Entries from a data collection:
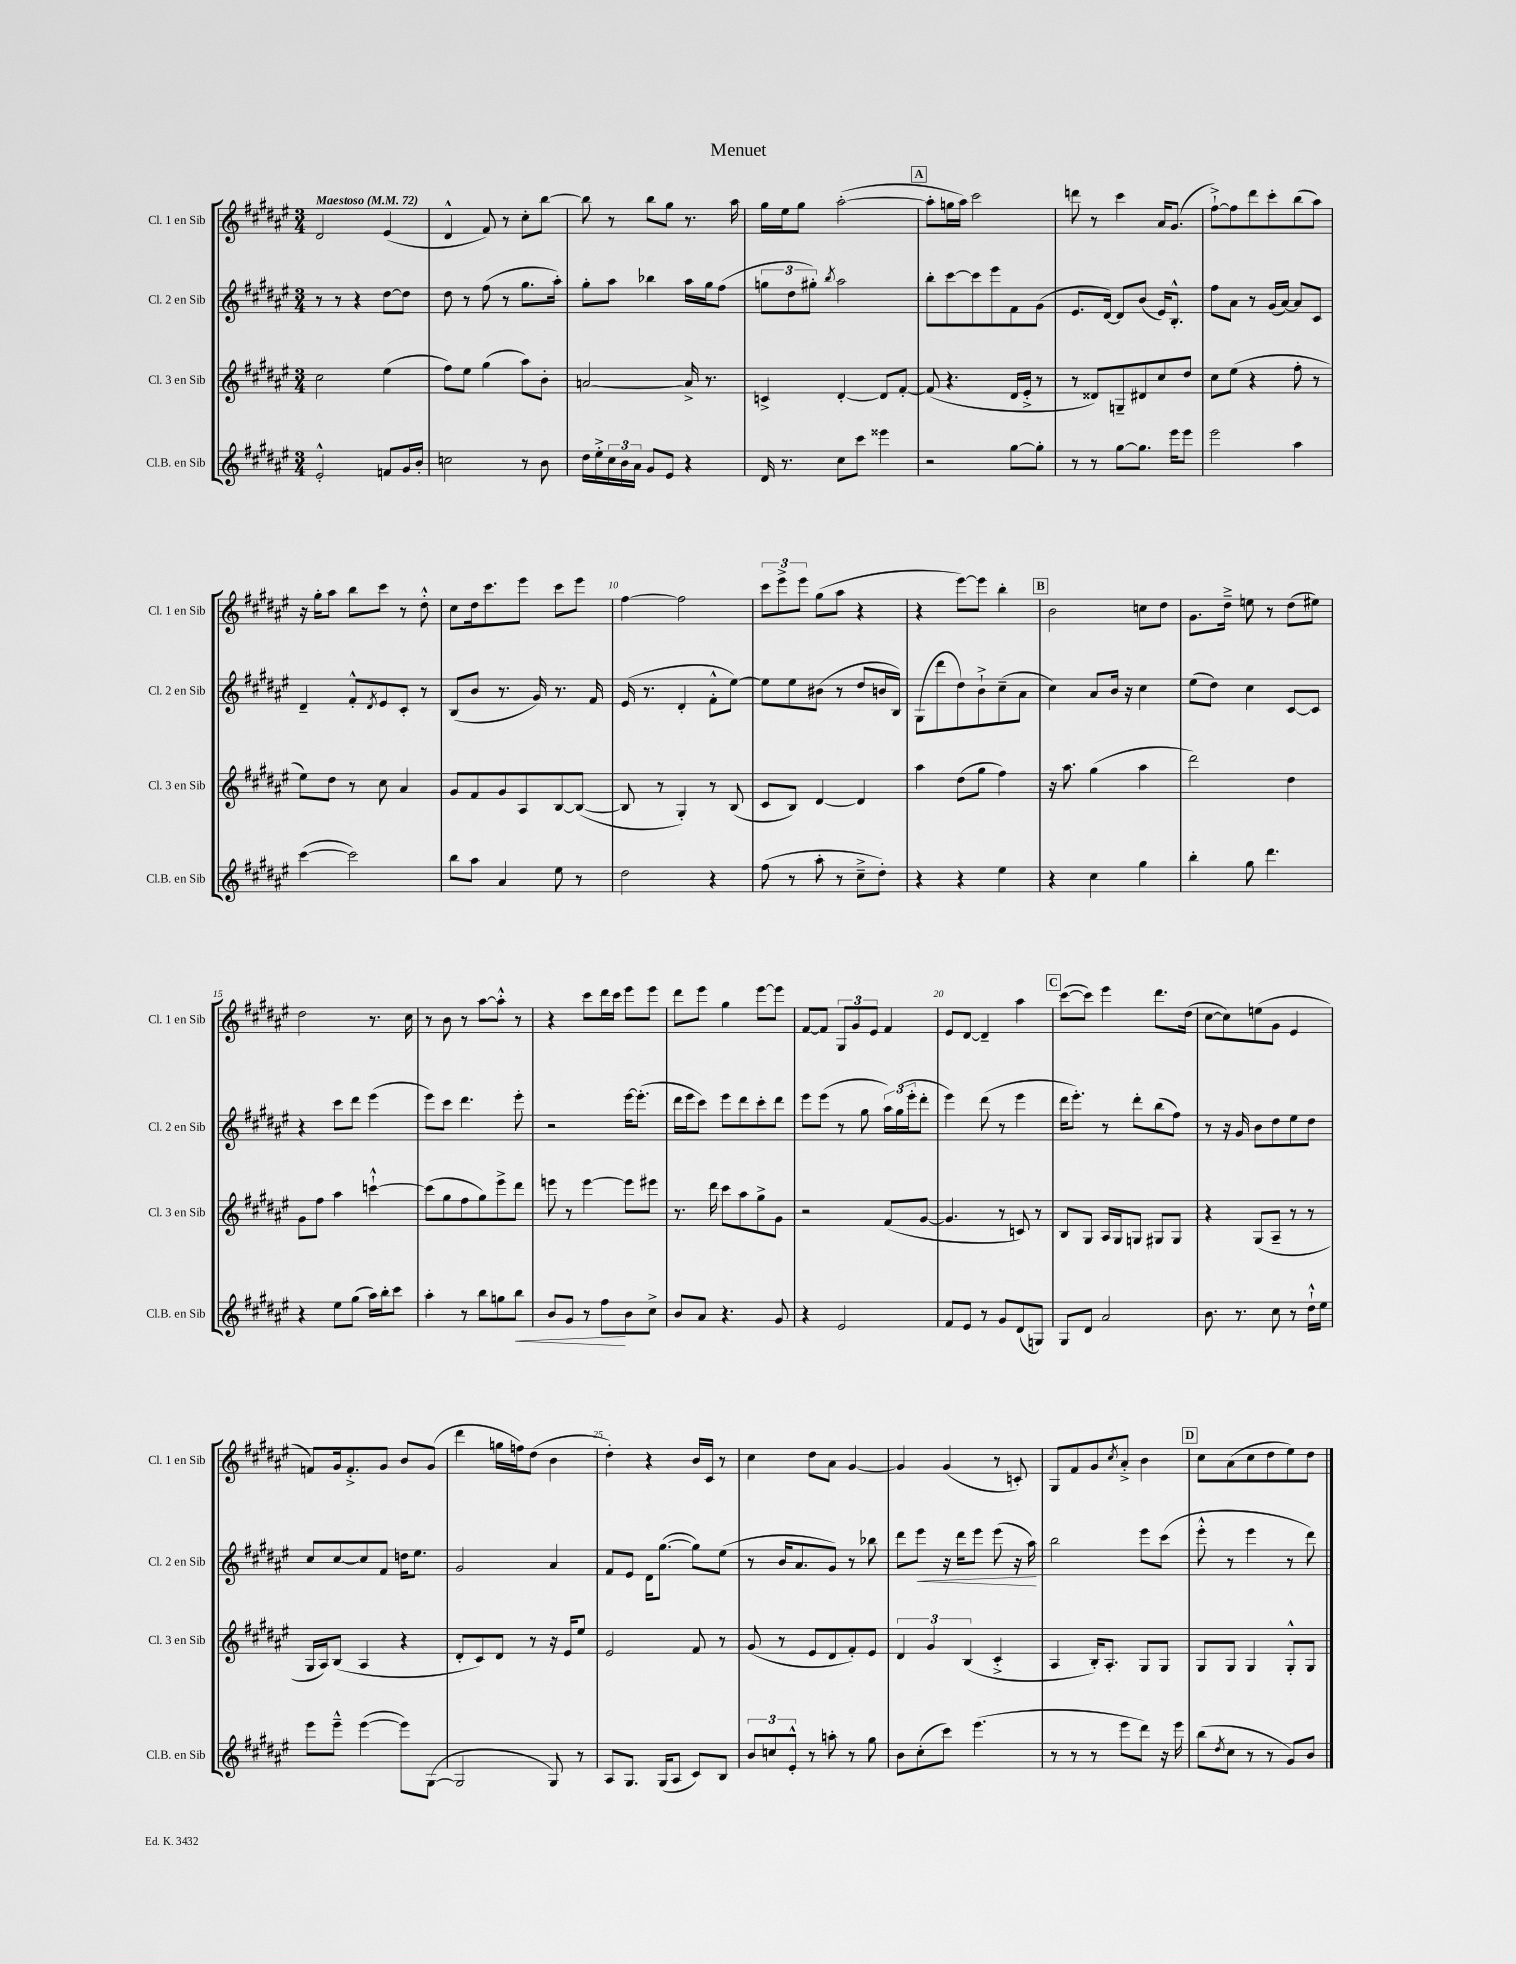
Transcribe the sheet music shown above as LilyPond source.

\header { title = "Menuet" }
<<
\new StaffGroup <<
\new Staff = "s0" \with { instrumentName = "Cl. 1 en Sib" shortInstrumentName = "Cl. 1 en Sib" } {
    \clef treble \key fis \major \numericTimeSignature \time 3/4 \tempo "Maestoso" 4 = 72
    dis'2 eis'4( |
    dis'4-^ fis'8) r8 cis''8-. b''8~ |
    b''8 r8 b''8 gis''8 r8. ais''16 |
    gis''16 eis''16 gis''8 ais''2~-.( |
    \mark \markup { \box "A" } ais''8-. g''16 ais''16) cis'''2 |
    d'''8 r8 cis'''4 ais'16 gis'8.( |
    fis''8~-!->) fis''8 dis'''8 cis'''8-. b''8( ais''8) |
    r16 gis''16-. ais''8 b''8 cis'''8 r8 dis''8-.-^ |
    cis''8 dis''16 cis'''8. eis'''8 cis'''8 eis'''8 |
    fis''4~ fis''2 |
    \tuplet 3/2 { cis'''8 eis'''8-> eis'''8 } gis''8( ais''8 r4 |
    r4 eis'''8~) eis'''8 b''4-. |
    \mark \markup { \box "B" } b'2 c''8 dis''8 |
    gis'8. dis''16---> e''8 r8 dis''8( eis''8) |
    dis''2 r8. cis''16 |
    r8 b'8 r8 ais''8~ ais''8-.-^ r8 |
    r4 cis'''8 dis'''16 cis'''16 eis'''8 eis'''8 |
    dis'''8 eis'''8 gis''4 eis'''8~ eis'''8 |
    fis'8~ fis'8 \tuplet 3/2 { gis8 gis'8 eis'8 } fis'4 |
    eis'8 dis'8~ dis'4-- ais''4 |
    \mark \markup { \box "C" } cis'''8~( cis'''8) eis'''4 dis'''8. dis''16( |
    cis''8~ cis''8) e''8( gis'8 eis'4 |
    f'8) gis'16 f'8.-.-> gis'8 b'8 gis'8( |
    dis'''4 g''16 f''16) dis''8( b'4 |
    dis''4-.) r4 b'16 cis'16 r8 |
    cis''4 dis''8 ais'8 gis'4~ |
    gis'4 gis'4( r8 c'8-.) |
    gis8 fis'8 gis'8 \acciaccatura { cis''8 } ais'8-.-> b'4 |
    \mark \markup { \box "D" } cis''8 ais'8( cis''8 dis''8 eis''8) dis''8 \bar "|." |
}
\new Staff = "s1" \with { instrumentName = "Cl. 2 en Sib" shortInstrumentName = "Cl. 2 en Sib" } {
    \clef treble \key fis \major \numericTimeSignature \time 3/4
    r8 r8 r4 dis''8~ dis''8 |
    dis''8 r8 fis''8( r8 gis''8. ais''16-.) |
    gis''8-. ais''8 bes''4 ais''16 gis''16 fis''8( |
    \tuplet 3/2 { g''8 dis''8 gis''8-.) } \acciaccatura { b''8 } ais''2 |
    \mark \markup { \box "A" } b''8-. cis'''8~ cis'''8 eis'''8 fis'8 gis'8( |
    eis'8. dis'16~) dis'8 b'8( eis'16) b8.-.-^ |
    fis''8 ais'8 r8 gis'16( ais'16~) ais'8 cis'8 |
    dis'4-- fis'8-.-^ \acciaccatura { dis'8 } eis'8 cis'8-. r8 |
    b8( b'8 r8. gis'16) r8. fis'16 |
    eis'16( r8. dis'4-. fis'8-.-^ eis''8~) |
    eis''8 eis''8 bis'8( r8 dis''8 b'16 b16) |
    gis8( dis'''8 dis''8) b'8-!-> cis''8--( ais'8 |
    \mark \markup { \box "B" } cis''4) ais'8 b'16 r16 cis''4 |
    eis''8( dis''8) cis''4 cis'8~ cis'8 |
    r4 cis'''8 dis'''8 eis'''4( |
    eis'''8) cis'''8 dis'''4. eis'''8-. |
    r2 eis'''16~ eis'''8.-.( |
    dis'''16 eis'''16 cis'''8) eis'''8 dis'''8 cis'''8-. dis'''8 |
    eis'''8 eis'''8( r8 gis''8 \tuplet 3/2 { ais''16) gis''16( eis'''16-. } dis'''8-. |
    eis'''4) dis'''8( r8 eis'''4 |
    \mark \markup { \box "C" } dis'''16 eis'''8.-.) r8 dis'''8-. b''8( fis''8) |
    r8 r16 gis'16 b'8 dis''8 eis''8 dis''8 |
    cis''8 cis''8~ cis''8 fis'8 d''16 eis''8. |
    gis'2 ais'4 |
    fis'8 eis'8 dis'16 gis''8.~( gis''8) eis''8( |
    r8 b'16 ais'8. gis'8) r8 bes''8 |
    dis'''8 eis'''8\< r16 dis'''16 eis'''8 eis'''8( r16 ais''16\!) |
    b''2 eis'''8 cis'''8( |
    \mark \markup { \box "D" } eis'''8-.-^ r8 eis'''4 r8 dis'''8) \bar "|." |
}
\new Staff = "s2" \with { instrumentName = "Cl. 3 en Sib" shortInstrumentName = "Cl. 3 en Sib" } {
    \clef treble \key fis \major \numericTimeSignature \time 3/4
    cis''2 eis''4( |
    fis''8) eis''8 gis''4( ais''8) b'8-. |
    a'2~ a'16-> r8. |
    c'4-> dis'4~-. dis'8 fis'8~-. |
    \mark \markup { \box "A" } fis'8( r4. dis'16 eis'16-.-> r8 |
    r8 disis'8) g8-- dis'8 cis''8 dis''8 |
    cis''8 eis''8( r4 fis''8-. r8 |
    eis''8) dis''8 r8 cis''8 ais'4 |
    gis'8 fis'8 gis'8 ais8 b8~ b8~( |
    b8 r8 gis4-.) r8 b8( |
    cis'8 b8) dis'4~ dis'4 |
    ais''4 dis''8( gis''8 fis''4) |
    \mark \markup { \box "B" } r16 ais''8. gis''4( ais''4 |
    dis'''2) dis''4 |
    gis'8 fis''8 ais''4 c'''4~-!-^ |
    c'''8( gis''8 fis''8 gis''8) eis'''8-> dis'''8 |
    e'''8 r8 e'''4~ e'''8 eis'''8 |
    r8. dis'''16 cis'''8 ais''8 gis''8-> gis'8 |
    r2 fis'8( gis'8~ |
    gis'4. r8 c'8) r8 |
    \mark \markup { \box "C" } b8 gis8 ais16 gis16 g8 gis8 gis8 |
    r4 gis8( ais8-- r8 r8 |
    gis16 ais16) b8( ais4 r4 |
    dis'8-. cis'8) dis'8 r8 r16 eis'16 eis''8 |
    eis'2 fis'8 r8 |
    gis'8( r8 eis'8 dis'8 fis'8-.) eis'8 |
    \tuplet 3/2 { dis'4 gis'4 b4( } cis'4-.-> |
    ais4 b16-.) ais8.-. gis8 gis8 |
    \mark \markup { \box "D" } gis8 gis8 gis4 gis8-.-^ gis8 \bar "|." |
}
\new Staff = "s3" \with { instrumentName = "Cl.B. en Sib" shortInstrumentName = "Cl.B. en Sib" } {
    \clef treble \key fis \major \numericTimeSignature \time 3/4
    eis'2-.-^ f'8 gis'16 b'16-. |
    c''2 r8 b'8 |
    dis''16 eis''16-.-> \tuplet 3/2 { cis''16 b'16 ais'16 } gis'8 eis'8 r4 |
    dis'16 r8. cis''8 cis'''8 eisis'''4 |
    \mark \markup { \box "A" } r2 gis''8~ gis''8-. |
    r8 r8 gis''8~ gis''8. eis'''16 eis'''8 |
    eis'''2 ais''4 |
    cis'''4~( cis'''2) |
    b''8 ais''8 ais'4 eis''8 r8 |
    dis''2 r4 |
    fis''8( r8 ais''8-. r8 cis''8---> dis''8-.) |
    r4 r4 eis''4 |
    \mark \markup { \box "B" } r4 cis''4 gis''4 |
    b''4-. gis''8 dis'''4. |
    r4 eis''8 gis''8( ais''16) b''16-. cis'''8 |
    ais''4-. r8 b''8 g''8 b''8\< |
    b'8 gis'8 r8 fis''8\! b'8 cis''8-> |
    b'8 ais'8 r4. gis'8 |
    r4 eis'2 |
    fis'8 eis'8 r8 gis'8 dis'8( g8) |
    \mark \markup { \box "C" } gis8 dis'8 ais'2 |
    b'8. r8. cis''8 r8 dis''16-!-^ eis''16 |
    eis'''8 eis'''8---^ eis'''4~( eis'''8) gis8~( |
    gis2 gis8) r8 |
    ais8 gis8. gis16( ais8 cis'8) b8 |
    \tuplet 3/2 { b'8 c''8 eis'8-.-^ } r8 a''8-. r8 gis''8 |
    b'8 cis''8-.( cis'''8) eis'''4.( |
    r8 r8 r8 eis'''8 dis'''8) r16 eis'''16 |
    \mark \markup { \box "D" } b''8( \acciaccatura { dis''8 } cis''8 r8 r8 gis'8) b'8 \bar "|." |
}
>>
>>
\layout { \context { \Score \override BarNumber.break-visibility = ##(#f #t #t) barNumberVisibility = #(every-nth-bar-number-visible 5) } }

Given problem. Show every line of the entries above that contains the string "shortInstrumentName", matching its case exactly.

Answer to this task.
\new Staff = "s0" \with { instrumentName = "Cl. 1 en Sib" shortInstrumentName = "Cl. 1 en Sib" } {
\new Staff = "s1" \with { instrumentName = "Cl. 2 en Sib" shortInstrumentName = "Cl. 2 en Sib" } {
\new Staff = "s2" \with { instrumentName = "Cl. 3 en Sib" shortInstrumentName = "Cl. 3 en Sib" } {
\new Staff = "s3" \with { instrumentName = "Cl.B. en Sib" shortInstrumentName = "Cl.B. en Sib" } {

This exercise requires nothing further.